## WHAT THE TASK ASKS
Look for the string "green" in the material below. Copy every line where you find it.

⁂

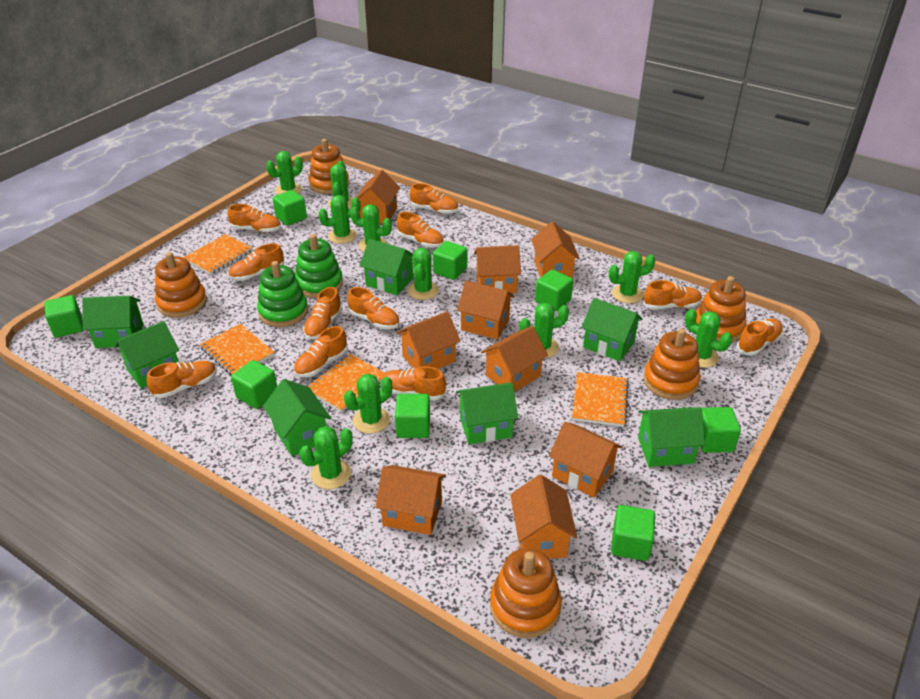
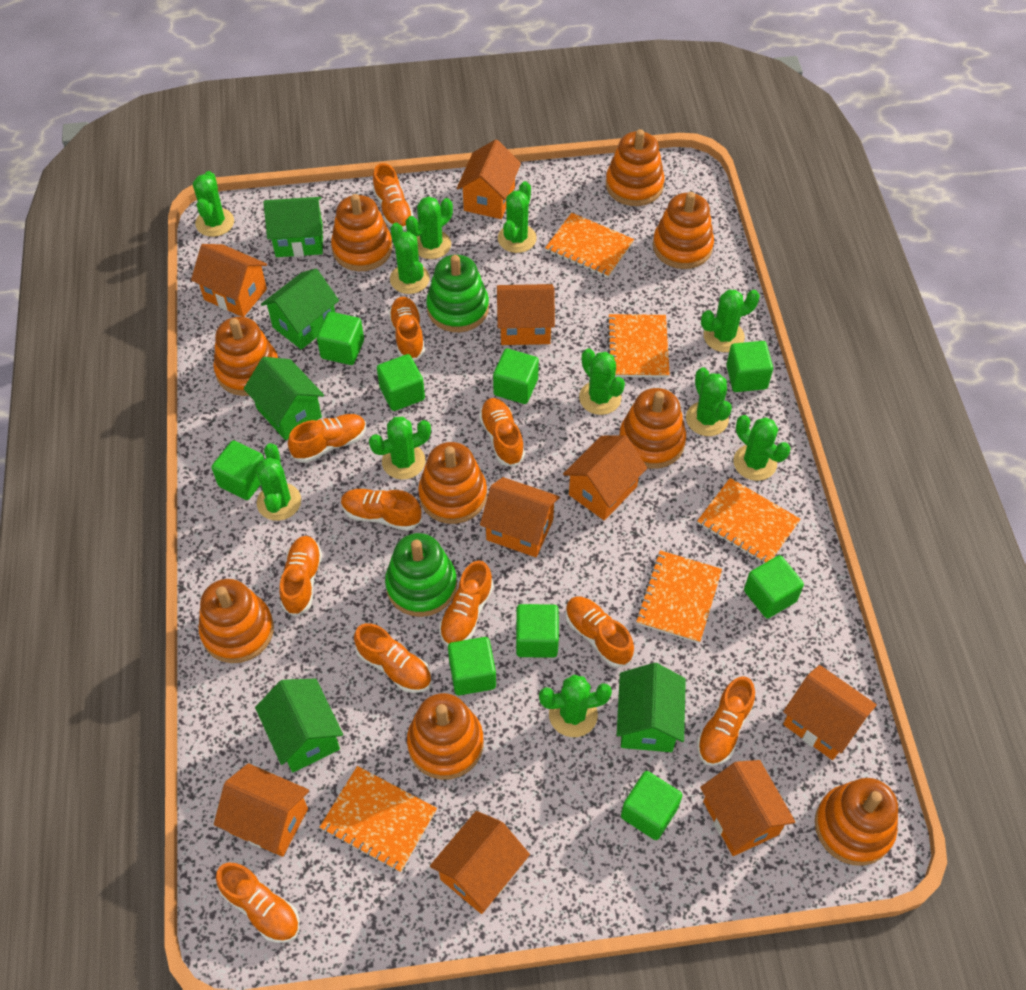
green cactus: 10 -> 11
green cube: 8 -> 9
green house: 7 -> 5
orange notebook: 4 -> 5
orange stacking toy: 5 -> 9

⁂

## FINISHED TASK
green cactus: 10 -> 11
green cube: 8 -> 9
green house: 7 -> 5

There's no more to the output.